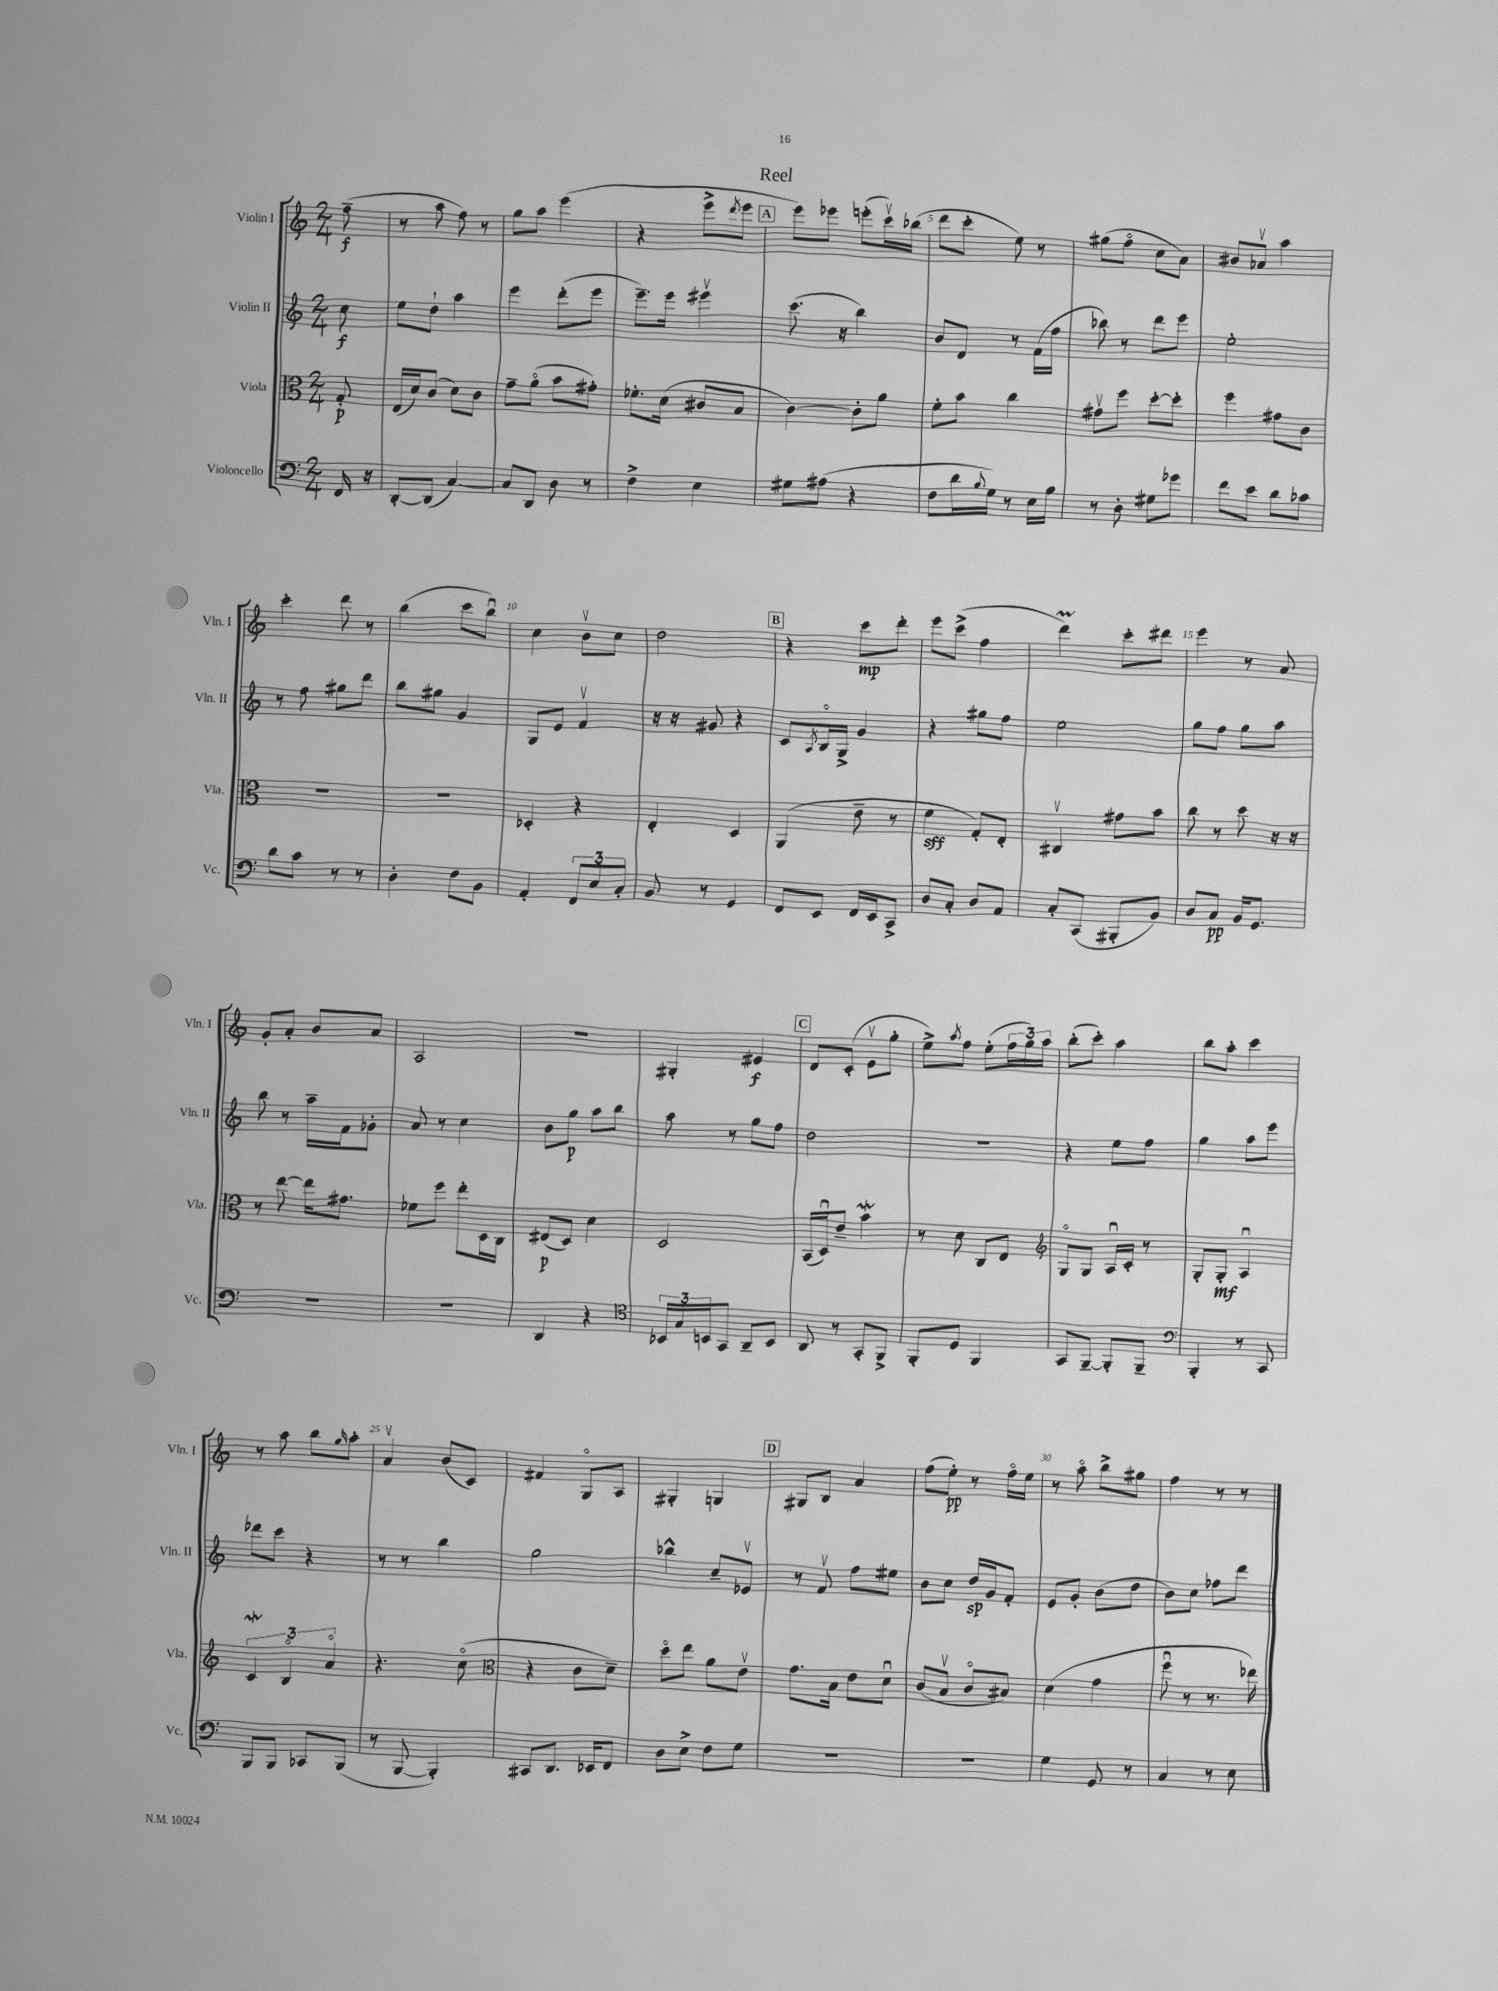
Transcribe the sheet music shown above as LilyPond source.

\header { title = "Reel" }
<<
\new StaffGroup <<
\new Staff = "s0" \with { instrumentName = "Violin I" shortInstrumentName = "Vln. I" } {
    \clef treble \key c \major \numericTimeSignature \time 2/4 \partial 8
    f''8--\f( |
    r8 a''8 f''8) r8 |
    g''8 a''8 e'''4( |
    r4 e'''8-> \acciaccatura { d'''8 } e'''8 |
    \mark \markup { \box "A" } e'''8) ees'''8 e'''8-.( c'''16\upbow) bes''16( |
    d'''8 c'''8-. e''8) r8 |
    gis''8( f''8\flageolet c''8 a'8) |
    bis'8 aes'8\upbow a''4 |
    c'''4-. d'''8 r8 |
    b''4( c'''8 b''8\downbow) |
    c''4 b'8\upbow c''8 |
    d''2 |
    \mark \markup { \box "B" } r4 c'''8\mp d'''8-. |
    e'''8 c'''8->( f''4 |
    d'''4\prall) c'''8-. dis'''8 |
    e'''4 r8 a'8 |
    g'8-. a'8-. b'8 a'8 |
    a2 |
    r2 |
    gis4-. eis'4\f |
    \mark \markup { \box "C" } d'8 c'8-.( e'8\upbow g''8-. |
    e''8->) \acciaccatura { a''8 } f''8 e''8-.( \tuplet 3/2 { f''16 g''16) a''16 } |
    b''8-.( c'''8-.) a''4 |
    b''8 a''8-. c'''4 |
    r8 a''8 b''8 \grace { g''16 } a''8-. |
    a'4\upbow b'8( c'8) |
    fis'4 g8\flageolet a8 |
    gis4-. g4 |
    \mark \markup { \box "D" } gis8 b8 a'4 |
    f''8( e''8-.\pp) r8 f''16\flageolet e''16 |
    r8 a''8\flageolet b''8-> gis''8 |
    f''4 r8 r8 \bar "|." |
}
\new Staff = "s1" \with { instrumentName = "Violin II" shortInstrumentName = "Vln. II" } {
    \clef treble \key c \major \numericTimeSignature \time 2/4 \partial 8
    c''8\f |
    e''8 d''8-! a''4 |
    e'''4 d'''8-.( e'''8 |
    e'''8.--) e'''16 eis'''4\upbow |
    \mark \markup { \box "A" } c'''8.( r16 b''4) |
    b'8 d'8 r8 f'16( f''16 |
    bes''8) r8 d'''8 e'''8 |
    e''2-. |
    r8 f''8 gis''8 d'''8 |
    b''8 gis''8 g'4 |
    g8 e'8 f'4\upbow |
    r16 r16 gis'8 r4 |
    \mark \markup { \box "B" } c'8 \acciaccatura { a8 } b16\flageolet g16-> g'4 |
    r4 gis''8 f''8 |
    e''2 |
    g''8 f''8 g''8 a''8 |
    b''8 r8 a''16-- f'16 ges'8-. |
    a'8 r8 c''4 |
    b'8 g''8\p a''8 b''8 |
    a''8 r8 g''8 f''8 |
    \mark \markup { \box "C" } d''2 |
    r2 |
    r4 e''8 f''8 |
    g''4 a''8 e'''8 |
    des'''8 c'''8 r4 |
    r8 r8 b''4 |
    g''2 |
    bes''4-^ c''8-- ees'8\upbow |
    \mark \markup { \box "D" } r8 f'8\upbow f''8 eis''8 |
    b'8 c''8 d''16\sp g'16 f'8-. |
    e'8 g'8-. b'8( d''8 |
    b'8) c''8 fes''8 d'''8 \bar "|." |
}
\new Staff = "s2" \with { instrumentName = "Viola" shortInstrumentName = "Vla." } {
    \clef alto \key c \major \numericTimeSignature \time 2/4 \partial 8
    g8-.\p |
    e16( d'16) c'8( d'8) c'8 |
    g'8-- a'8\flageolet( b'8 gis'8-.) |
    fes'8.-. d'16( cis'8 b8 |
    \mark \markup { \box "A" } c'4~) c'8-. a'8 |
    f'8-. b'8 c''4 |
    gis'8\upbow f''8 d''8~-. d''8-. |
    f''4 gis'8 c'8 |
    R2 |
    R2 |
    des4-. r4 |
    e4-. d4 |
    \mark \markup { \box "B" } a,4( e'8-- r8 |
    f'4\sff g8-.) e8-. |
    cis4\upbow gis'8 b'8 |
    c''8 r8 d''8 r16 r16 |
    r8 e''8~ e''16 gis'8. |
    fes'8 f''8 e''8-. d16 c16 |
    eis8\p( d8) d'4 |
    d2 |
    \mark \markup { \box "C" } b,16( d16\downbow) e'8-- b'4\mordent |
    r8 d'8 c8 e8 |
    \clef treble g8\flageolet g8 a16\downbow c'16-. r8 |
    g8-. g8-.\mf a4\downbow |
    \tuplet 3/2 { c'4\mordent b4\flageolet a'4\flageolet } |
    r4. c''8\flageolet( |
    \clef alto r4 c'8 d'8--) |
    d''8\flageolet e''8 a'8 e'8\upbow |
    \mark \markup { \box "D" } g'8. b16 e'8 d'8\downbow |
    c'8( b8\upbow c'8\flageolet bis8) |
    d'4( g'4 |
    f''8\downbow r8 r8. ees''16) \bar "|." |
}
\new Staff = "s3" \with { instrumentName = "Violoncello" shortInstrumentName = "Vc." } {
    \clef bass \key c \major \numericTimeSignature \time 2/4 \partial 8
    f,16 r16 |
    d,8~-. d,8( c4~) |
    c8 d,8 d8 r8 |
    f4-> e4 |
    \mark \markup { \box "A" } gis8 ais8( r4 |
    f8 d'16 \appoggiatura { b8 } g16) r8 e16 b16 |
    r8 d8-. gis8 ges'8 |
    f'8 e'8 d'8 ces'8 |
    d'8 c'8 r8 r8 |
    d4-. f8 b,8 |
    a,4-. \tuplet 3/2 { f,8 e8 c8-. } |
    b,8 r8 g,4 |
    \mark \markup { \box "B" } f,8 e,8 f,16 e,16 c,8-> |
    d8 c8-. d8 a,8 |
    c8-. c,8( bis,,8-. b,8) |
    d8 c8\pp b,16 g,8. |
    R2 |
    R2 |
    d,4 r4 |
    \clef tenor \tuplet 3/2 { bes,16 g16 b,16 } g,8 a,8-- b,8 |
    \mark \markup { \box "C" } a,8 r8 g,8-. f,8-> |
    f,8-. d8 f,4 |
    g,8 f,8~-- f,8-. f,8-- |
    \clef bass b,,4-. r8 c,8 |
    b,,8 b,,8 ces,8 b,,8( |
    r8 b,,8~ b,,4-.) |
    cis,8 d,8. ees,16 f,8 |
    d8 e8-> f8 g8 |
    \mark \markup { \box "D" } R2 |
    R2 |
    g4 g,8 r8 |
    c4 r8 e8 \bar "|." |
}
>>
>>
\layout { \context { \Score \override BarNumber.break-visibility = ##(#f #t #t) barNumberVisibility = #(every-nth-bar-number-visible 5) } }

^^^^

• Yang Harus Dikerjakan
Sebutkan jumlah baris dalam item di atas yang memuat string "partial", termasuk bila string itu muncul sebagai bagian dari kata lain. Jawab dengan angkanya saja.

• Keluaran yang Benar
4